- Dataset excerpts:
----------
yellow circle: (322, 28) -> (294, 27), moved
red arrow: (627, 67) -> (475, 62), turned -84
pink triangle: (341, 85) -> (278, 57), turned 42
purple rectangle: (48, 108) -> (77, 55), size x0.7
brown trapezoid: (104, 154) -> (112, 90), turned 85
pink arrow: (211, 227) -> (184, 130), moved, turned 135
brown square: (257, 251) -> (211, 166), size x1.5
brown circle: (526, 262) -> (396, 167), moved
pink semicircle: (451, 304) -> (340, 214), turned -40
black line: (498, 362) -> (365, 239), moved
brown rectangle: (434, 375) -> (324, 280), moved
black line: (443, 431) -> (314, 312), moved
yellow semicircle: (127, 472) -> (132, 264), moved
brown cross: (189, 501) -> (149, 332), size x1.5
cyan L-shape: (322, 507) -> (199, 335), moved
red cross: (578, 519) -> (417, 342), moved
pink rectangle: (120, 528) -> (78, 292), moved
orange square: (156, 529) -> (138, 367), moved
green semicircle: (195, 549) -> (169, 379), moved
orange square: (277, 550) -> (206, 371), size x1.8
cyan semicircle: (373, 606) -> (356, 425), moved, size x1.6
----------
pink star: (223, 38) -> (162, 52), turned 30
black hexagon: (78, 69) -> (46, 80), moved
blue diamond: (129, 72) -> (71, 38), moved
----------
- The problem: When you reach the line in the material above that holds "yellow semicircle: (127, 472)", begin reproducing lines exactly, and stop after the line that holds "cyan semicircle: (373, 606)".

- Final answer:
yellow semicircle: (127, 472) -> (132, 264), moved
brown cross: (189, 501) -> (149, 332), size x1.5
cyan L-shape: (322, 507) -> (199, 335), moved
red cross: (578, 519) -> (417, 342), moved
pink rectangle: (120, 528) -> (78, 292), moved
orange square: (156, 529) -> (138, 367), moved
green semicircle: (195, 549) -> (169, 379), moved
orange square: (277, 550) -> (206, 371), size x1.8
cyan semicircle: (373, 606) -> (356, 425), moved, size x1.6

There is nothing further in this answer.